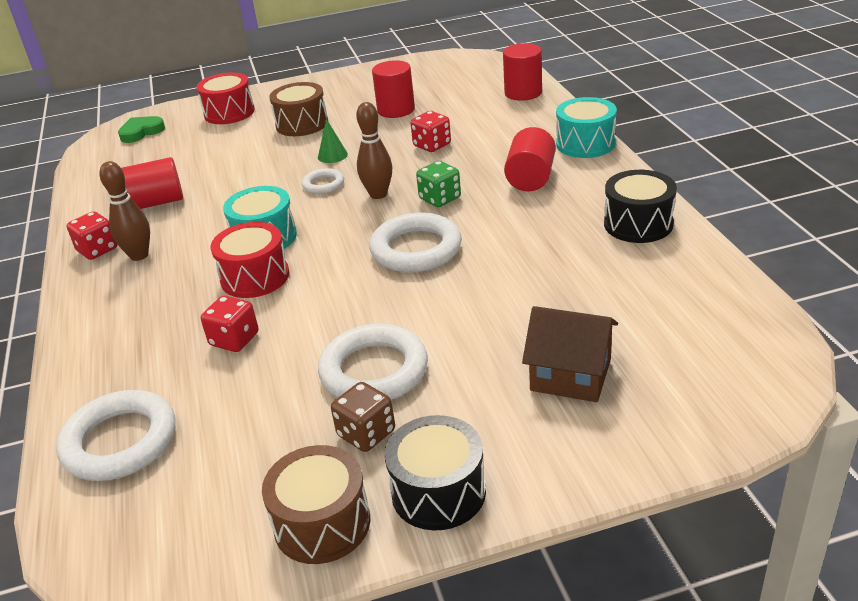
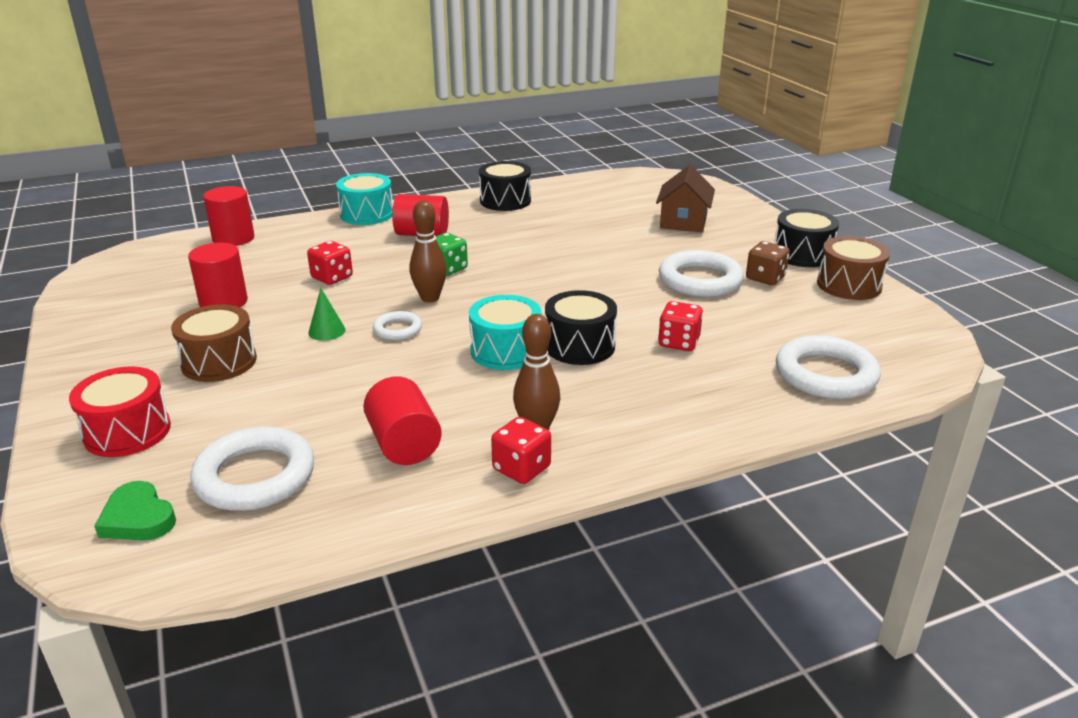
camera: 100 degrees left, 5 degrees down
red drum [211,222,289,298] -> black drum [545,290,617,365]
white ring [369,213,462,272] -> white ring moved to [190,426,314,511]

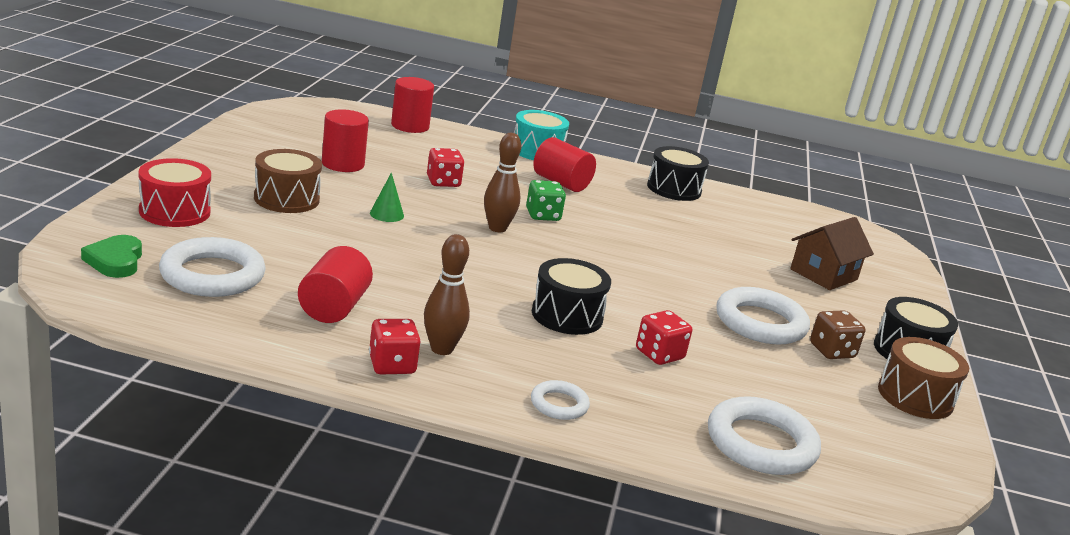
camera: 30 degrees right, 5 degrees down
white ring [373,311,422,340] -> white ring moved to [531,380,590,420]
turquoise drum [469,295,542,370] -> none

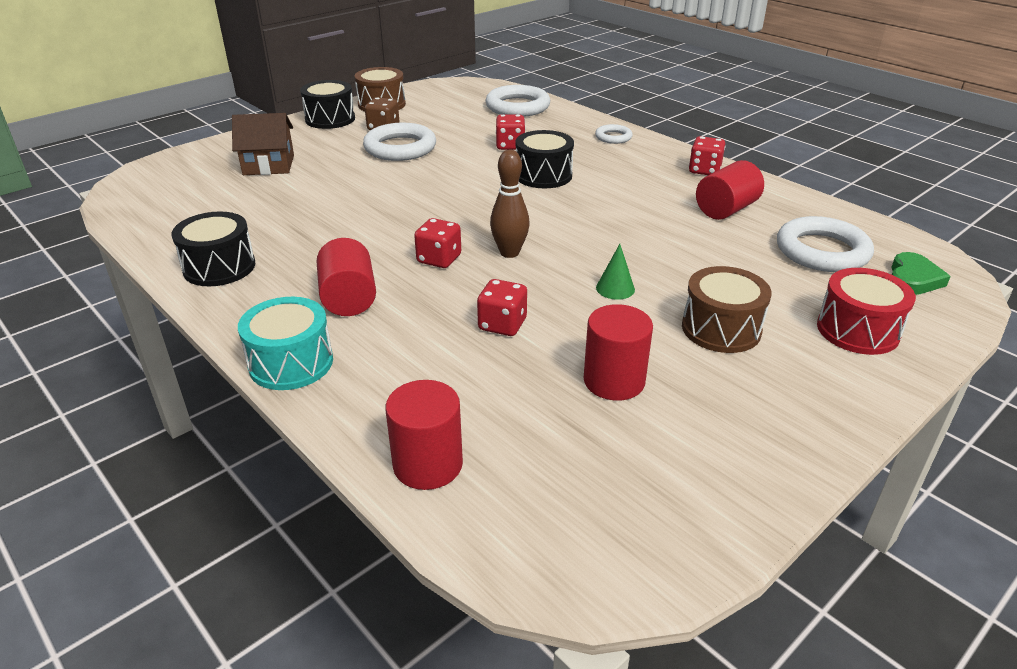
camera: 140 degrees left, 10 degrees up
brown bowling pin [424,234,470,355] -> none
green dice [526,180,566,221] -> red dice [414,218,461,268]

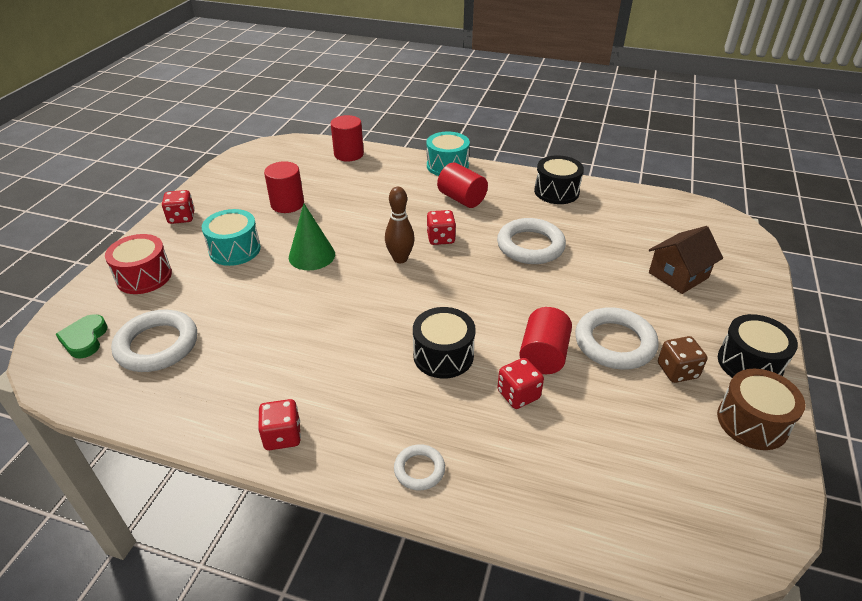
camera: 150 degrees right, 5 degrees up
red dice [477,279,527,336] -> red dice moved to [162,190,195,224]
white ring [485,85,550,117] -> white ring moved to [497,218,566,264]
green cone [596,244,635,300] -> green cone [289,204,335,270], size x1.71
brown drum [682,266,772,353] -> turquoise drum [202,209,261,266]
red cylinder [696,160,764,220] -> red cylinder moved to [519,307,572,374]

________

### Instructions to follow
Without carrying over any picture, write out the entries above once more, exactly.

### Solution
camera: 100 degrees left, 5 degrees down
red drum [211,222,289,298] -> black drum [545,290,617,365]
white ring [369,213,462,272] -> white ring moved to [190,426,314,511]

camera: 30 degrees right, 5 degrees down
white ring [373,311,422,340] -> white ring moved to [531,380,590,420]
turquoise drum [469,295,542,370] -> none

camera: 140 degrees left, 10 degrees up
brown bowling pin [424,234,470,355] -> none
green dice [526,180,566,221] -> red dice [414,218,461,268]

camera: 150 degrees right, 5 degrees up
red dice [477,279,527,336] -> red dice moved to [162,190,195,224]
white ring [485,85,550,117] -> white ring moved to [497,218,566,264]
green cone [596,244,635,300] -> green cone [289,204,335,270], size x1.71
brown drum [682,266,772,353] -> turquoise drum [202,209,261,266]
red cylinder [696,160,764,220] -> red cylinder moved to [519,307,572,374]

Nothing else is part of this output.